• **STATED EXERCISE**
Copy out every line of the entries below, from the start of the entries down to and including the line containing "brown cross at", leaving out the pictures.

• **Stored items**
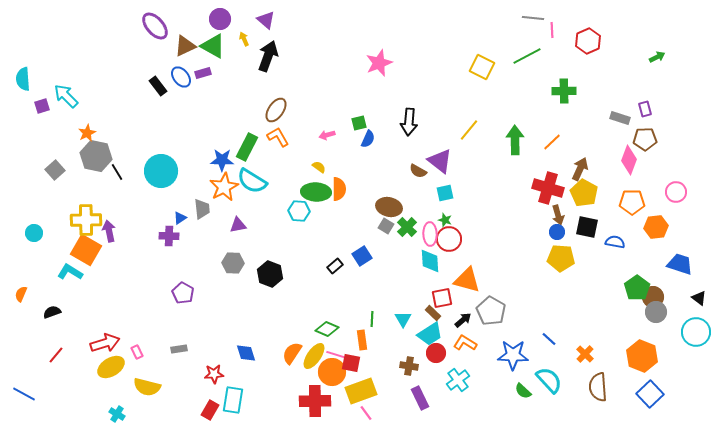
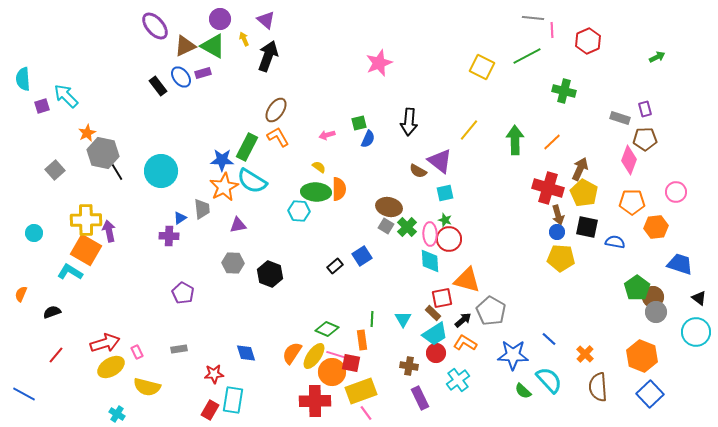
green cross at (564, 91): rotated 15 degrees clockwise
gray hexagon at (96, 156): moved 7 px right, 3 px up
cyan trapezoid at (430, 334): moved 5 px right
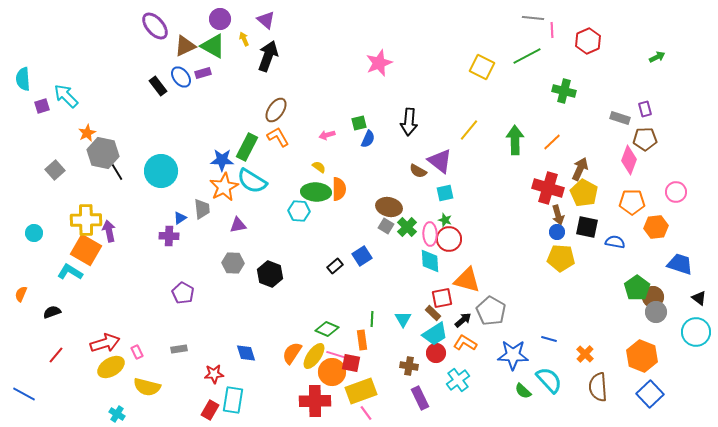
blue line at (549, 339): rotated 28 degrees counterclockwise
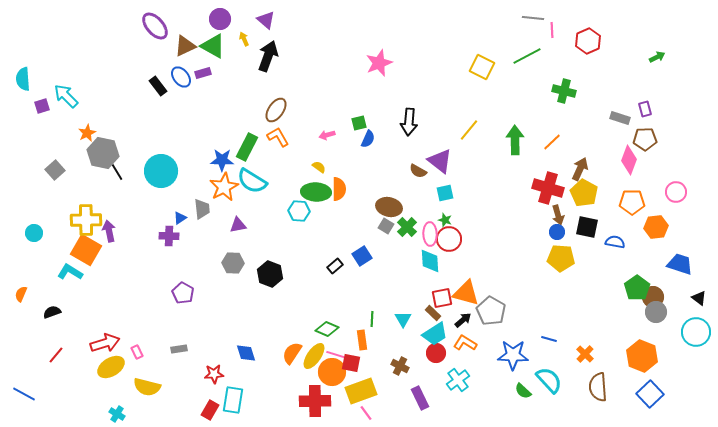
orange triangle at (467, 280): moved 1 px left, 13 px down
brown cross at (409, 366): moved 9 px left; rotated 18 degrees clockwise
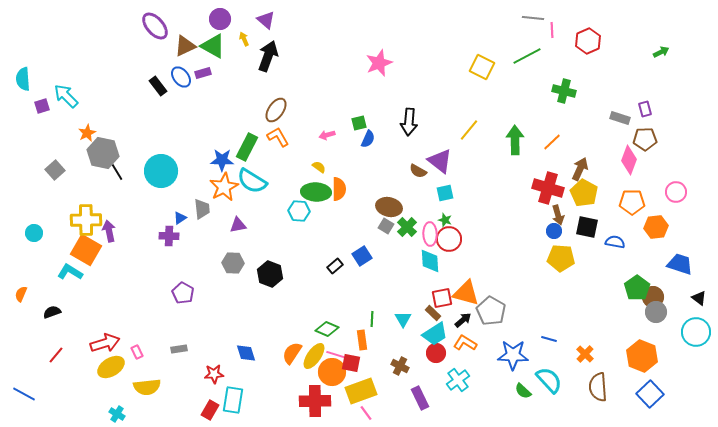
green arrow at (657, 57): moved 4 px right, 5 px up
blue circle at (557, 232): moved 3 px left, 1 px up
yellow semicircle at (147, 387): rotated 20 degrees counterclockwise
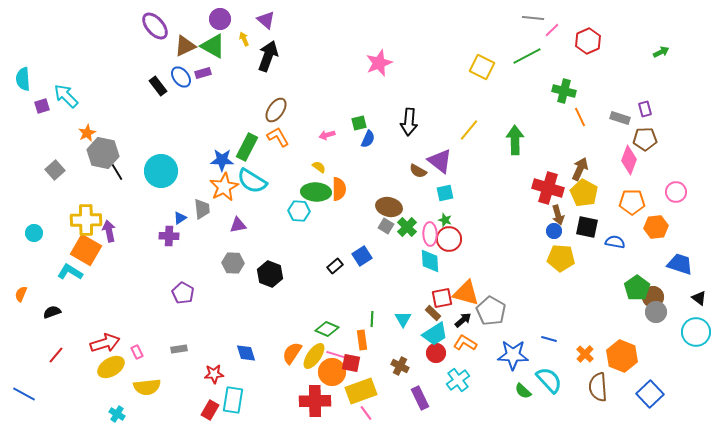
pink line at (552, 30): rotated 49 degrees clockwise
orange line at (552, 142): moved 28 px right, 25 px up; rotated 72 degrees counterclockwise
orange hexagon at (642, 356): moved 20 px left
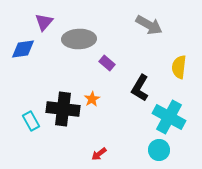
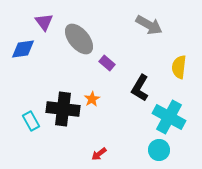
purple triangle: rotated 18 degrees counterclockwise
gray ellipse: rotated 52 degrees clockwise
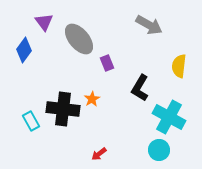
blue diamond: moved 1 px right, 1 px down; rotated 45 degrees counterclockwise
purple rectangle: rotated 28 degrees clockwise
yellow semicircle: moved 1 px up
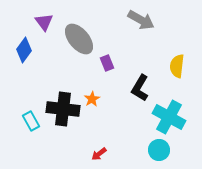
gray arrow: moved 8 px left, 5 px up
yellow semicircle: moved 2 px left
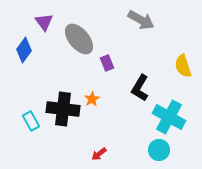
yellow semicircle: moved 6 px right; rotated 25 degrees counterclockwise
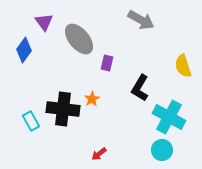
purple rectangle: rotated 35 degrees clockwise
cyan circle: moved 3 px right
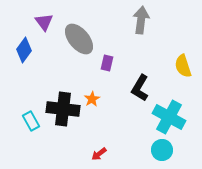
gray arrow: rotated 112 degrees counterclockwise
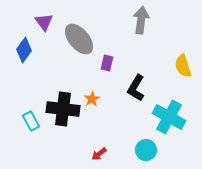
black L-shape: moved 4 px left
cyan circle: moved 16 px left
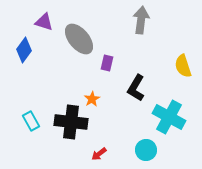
purple triangle: rotated 36 degrees counterclockwise
black cross: moved 8 px right, 13 px down
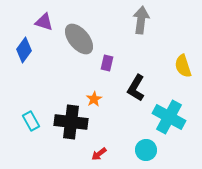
orange star: moved 2 px right
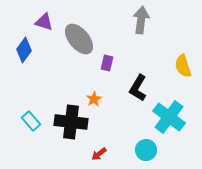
black L-shape: moved 2 px right
cyan cross: rotated 8 degrees clockwise
cyan rectangle: rotated 12 degrees counterclockwise
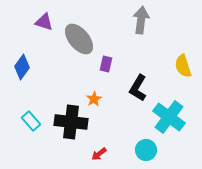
blue diamond: moved 2 px left, 17 px down
purple rectangle: moved 1 px left, 1 px down
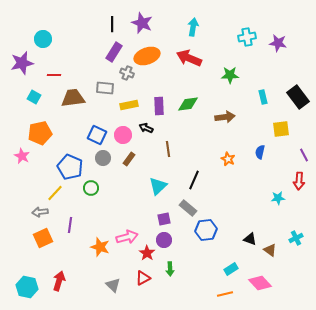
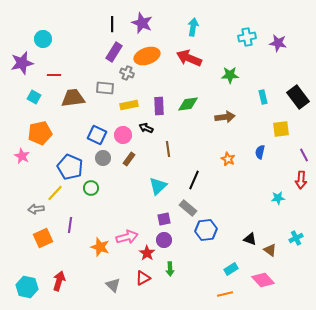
red arrow at (299, 181): moved 2 px right, 1 px up
gray arrow at (40, 212): moved 4 px left, 3 px up
pink diamond at (260, 283): moved 3 px right, 3 px up
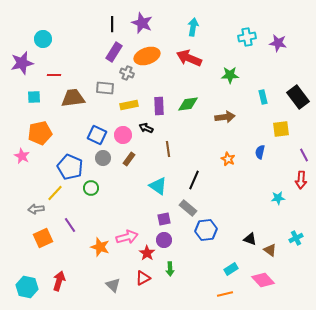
cyan square at (34, 97): rotated 32 degrees counterclockwise
cyan triangle at (158, 186): rotated 42 degrees counterclockwise
purple line at (70, 225): rotated 42 degrees counterclockwise
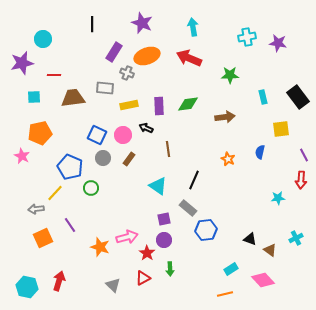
black line at (112, 24): moved 20 px left
cyan arrow at (193, 27): rotated 18 degrees counterclockwise
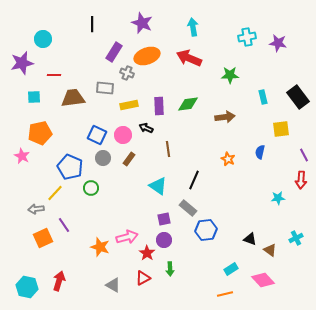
purple line at (70, 225): moved 6 px left
gray triangle at (113, 285): rotated 14 degrees counterclockwise
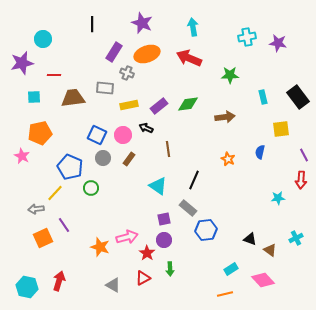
orange ellipse at (147, 56): moved 2 px up
purple rectangle at (159, 106): rotated 54 degrees clockwise
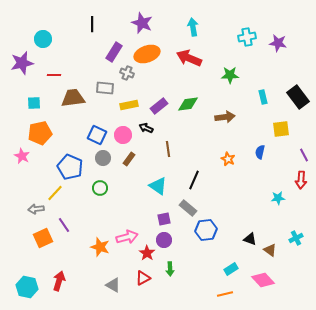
cyan square at (34, 97): moved 6 px down
green circle at (91, 188): moved 9 px right
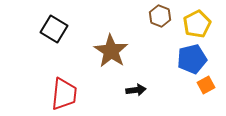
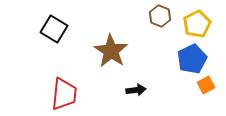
blue pentagon: rotated 12 degrees counterclockwise
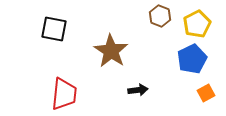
black square: rotated 20 degrees counterclockwise
orange square: moved 8 px down
black arrow: moved 2 px right
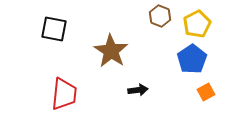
blue pentagon: rotated 8 degrees counterclockwise
orange square: moved 1 px up
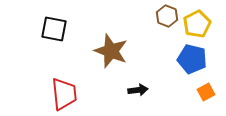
brown hexagon: moved 7 px right
brown star: rotated 12 degrees counterclockwise
blue pentagon: rotated 24 degrees counterclockwise
red trapezoid: rotated 12 degrees counterclockwise
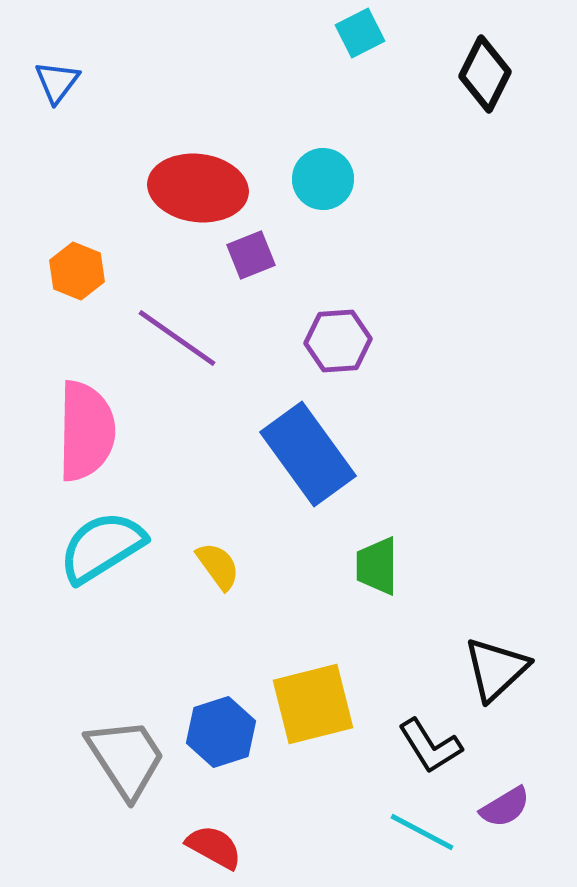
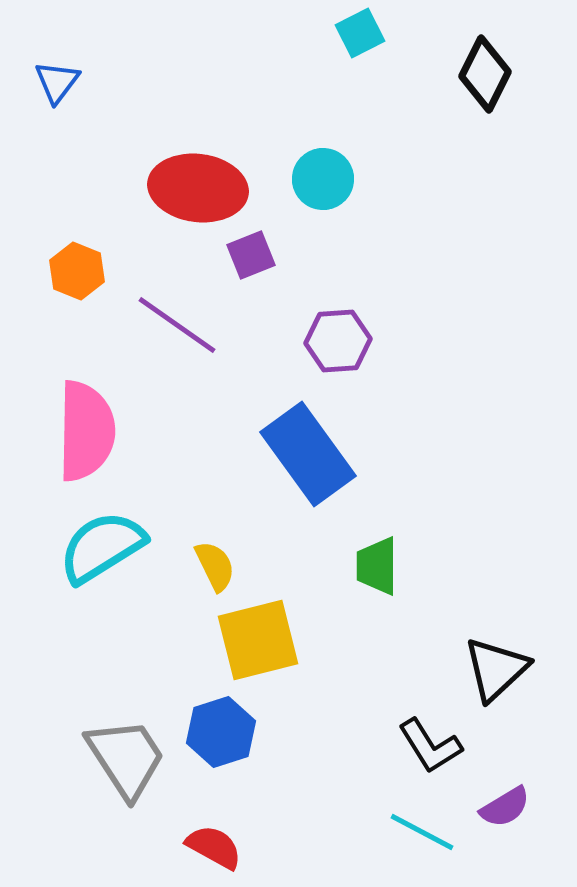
purple line: moved 13 px up
yellow semicircle: moved 3 px left; rotated 10 degrees clockwise
yellow square: moved 55 px left, 64 px up
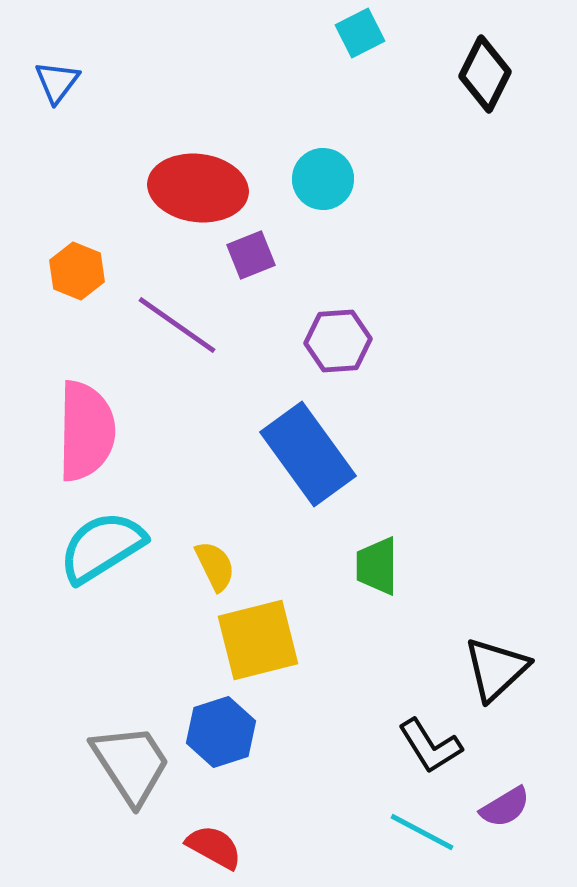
gray trapezoid: moved 5 px right, 6 px down
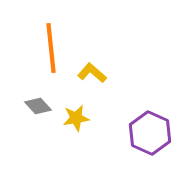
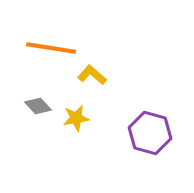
orange line: rotated 75 degrees counterclockwise
yellow L-shape: moved 2 px down
purple hexagon: rotated 9 degrees counterclockwise
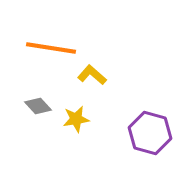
yellow star: moved 1 px down
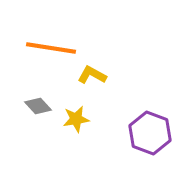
yellow L-shape: rotated 12 degrees counterclockwise
purple hexagon: rotated 6 degrees clockwise
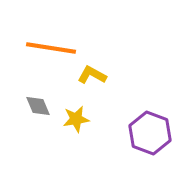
gray diamond: rotated 20 degrees clockwise
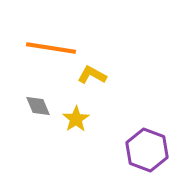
yellow star: rotated 24 degrees counterclockwise
purple hexagon: moved 3 px left, 17 px down
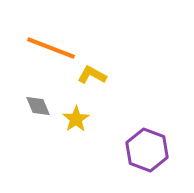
orange line: rotated 12 degrees clockwise
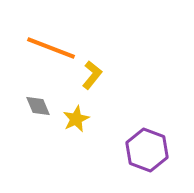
yellow L-shape: rotated 100 degrees clockwise
yellow star: rotated 8 degrees clockwise
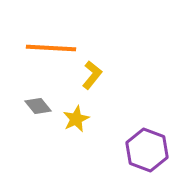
orange line: rotated 18 degrees counterclockwise
gray diamond: rotated 16 degrees counterclockwise
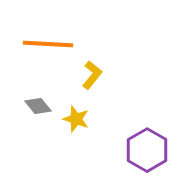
orange line: moved 3 px left, 4 px up
yellow star: rotated 28 degrees counterclockwise
purple hexagon: rotated 9 degrees clockwise
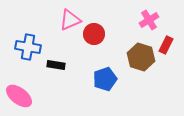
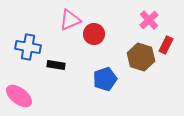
pink cross: rotated 12 degrees counterclockwise
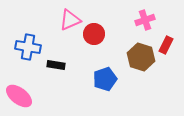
pink cross: moved 4 px left; rotated 24 degrees clockwise
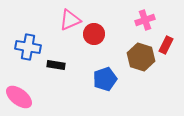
pink ellipse: moved 1 px down
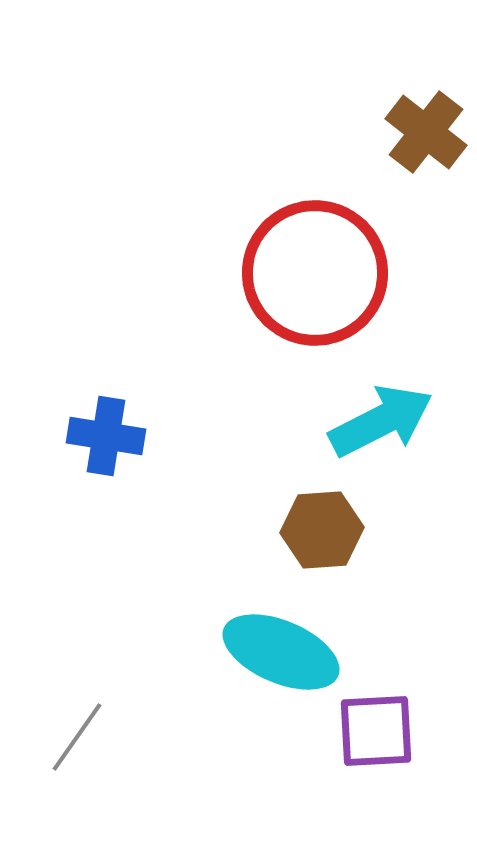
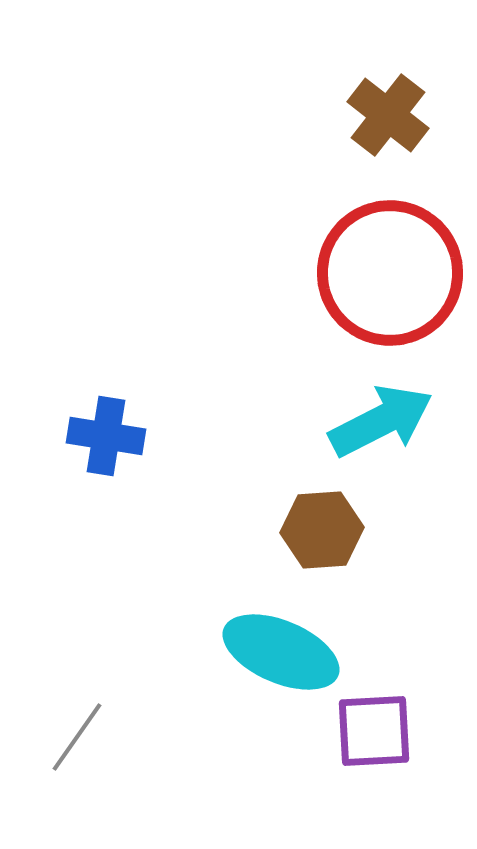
brown cross: moved 38 px left, 17 px up
red circle: moved 75 px right
purple square: moved 2 px left
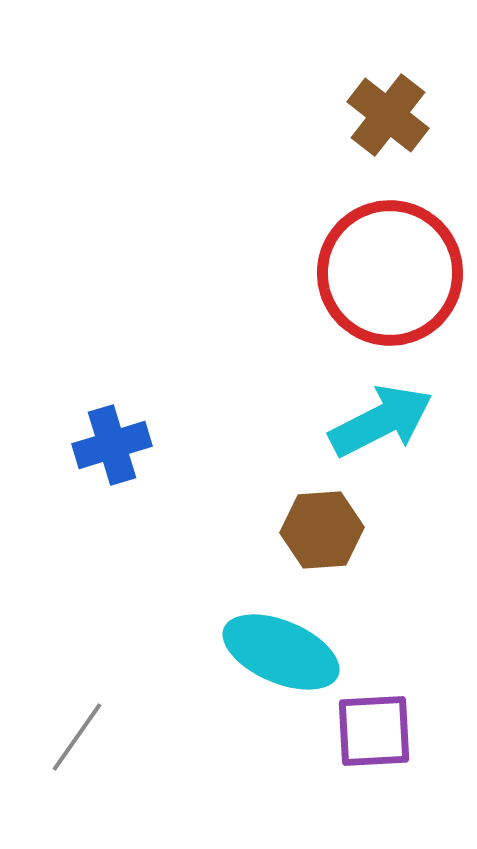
blue cross: moved 6 px right, 9 px down; rotated 26 degrees counterclockwise
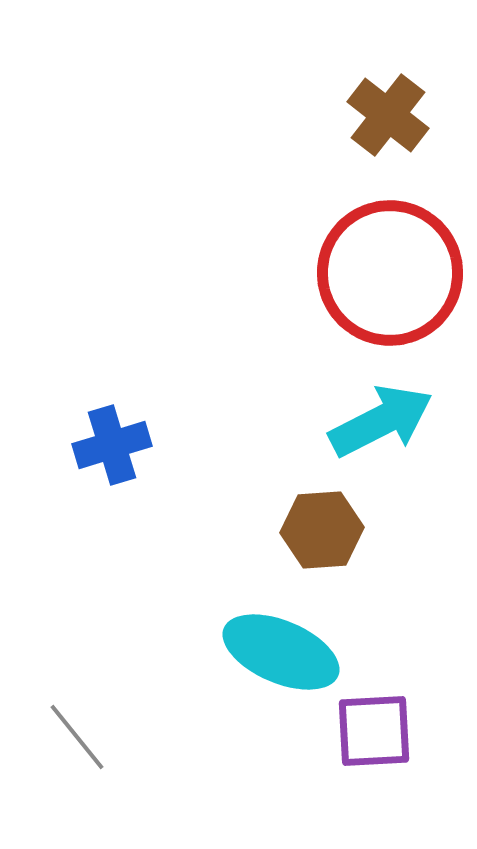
gray line: rotated 74 degrees counterclockwise
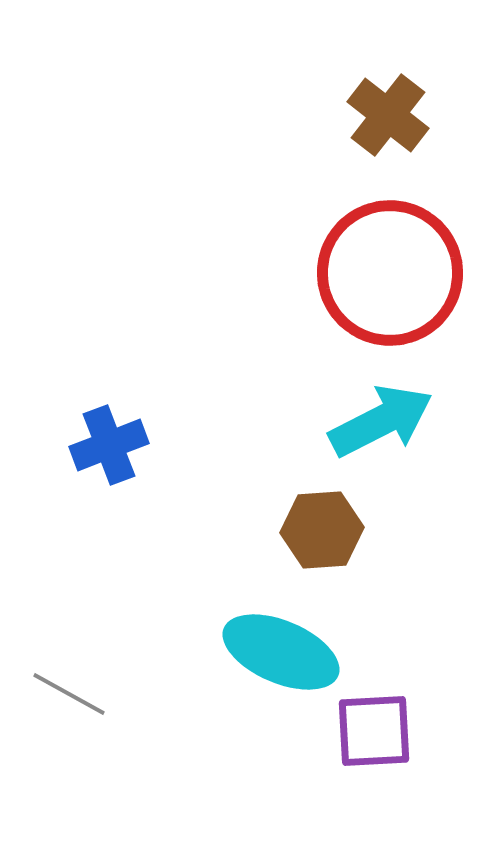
blue cross: moved 3 px left; rotated 4 degrees counterclockwise
gray line: moved 8 px left, 43 px up; rotated 22 degrees counterclockwise
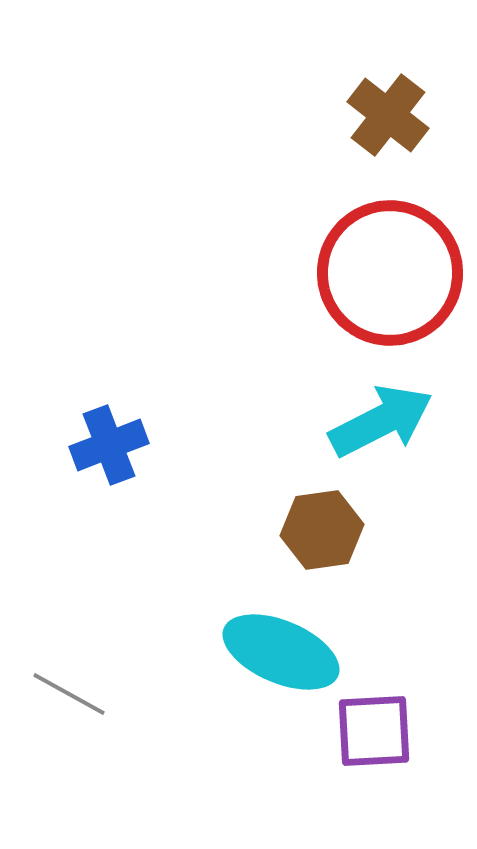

• **CORRECT OUTPUT**
green cross at (564, 91): rotated 15 degrees clockwise
gray hexagon at (96, 156): moved 7 px right, 3 px up
cyan trapezoid at (430, 334): moved 5 px right
blue line at (549, 339): rotated 28 degrees counterclockwise
orange triangle at (467, 280): moved 1 px left, 13 px down
brown cross at (409, 366): moved 9 px left; rotated 18 degrees clockwise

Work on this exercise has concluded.